## What to produce
Only the lines from the one with "tan slope C3:D4 level 1 top 4" through the final line below belong in the answer, copied exactly and without pictures.

##### Data section #####

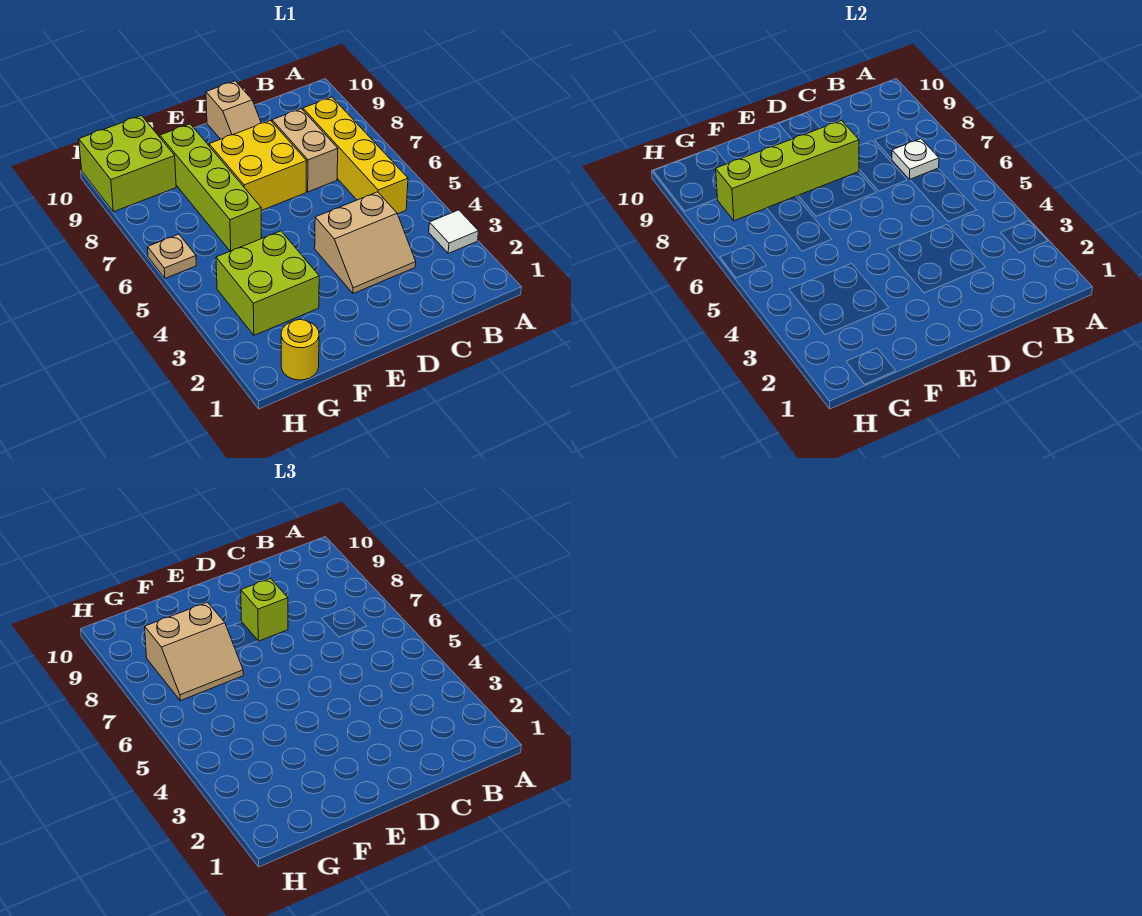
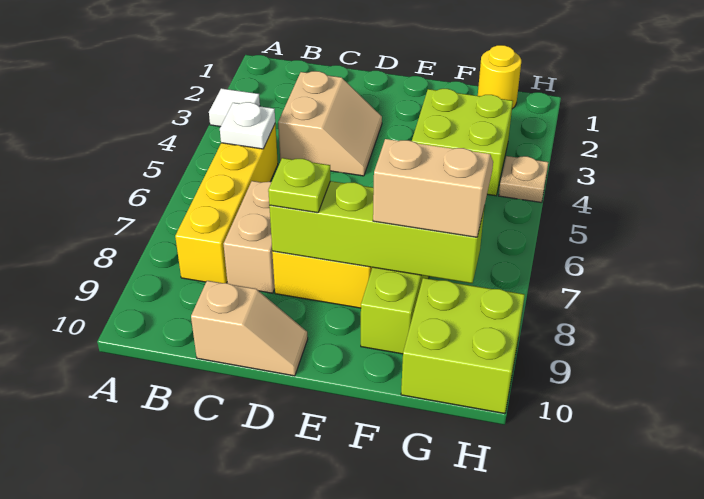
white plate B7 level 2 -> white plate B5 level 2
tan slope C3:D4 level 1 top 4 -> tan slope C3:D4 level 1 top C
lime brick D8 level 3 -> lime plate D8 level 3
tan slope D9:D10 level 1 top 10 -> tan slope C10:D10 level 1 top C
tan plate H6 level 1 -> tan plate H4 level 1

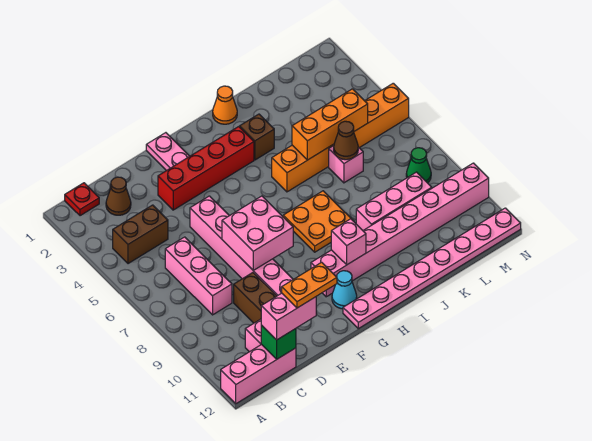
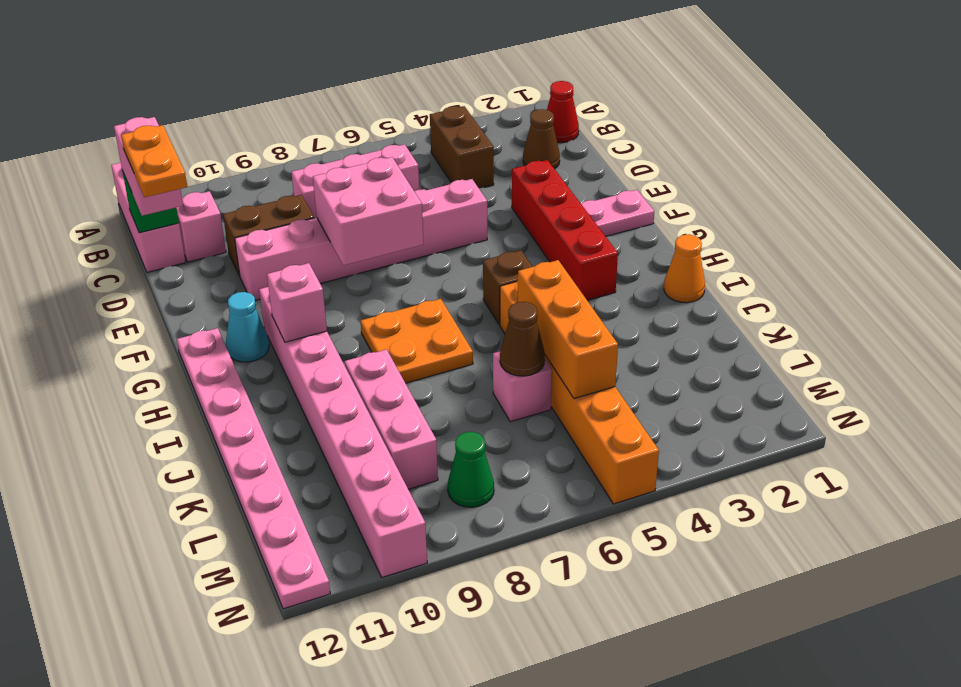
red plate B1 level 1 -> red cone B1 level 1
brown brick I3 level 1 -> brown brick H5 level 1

#####

## Result for this task
tan slope C3:D4 level 1 top 4 -> tan slope C3:D4 level 1 top C
lime brick D8 level 3 -> lime plate D8 level 3
tan slope D9:D10 level 1 top 10 -> tan slope C10:D10 level 1 top C
tan plate H6 level 1 -> tan plate H4 level 1

red plate B1 level 1 -> red cone B1 level 1
brown brick I3 level 1 -> brown brick H5 level 1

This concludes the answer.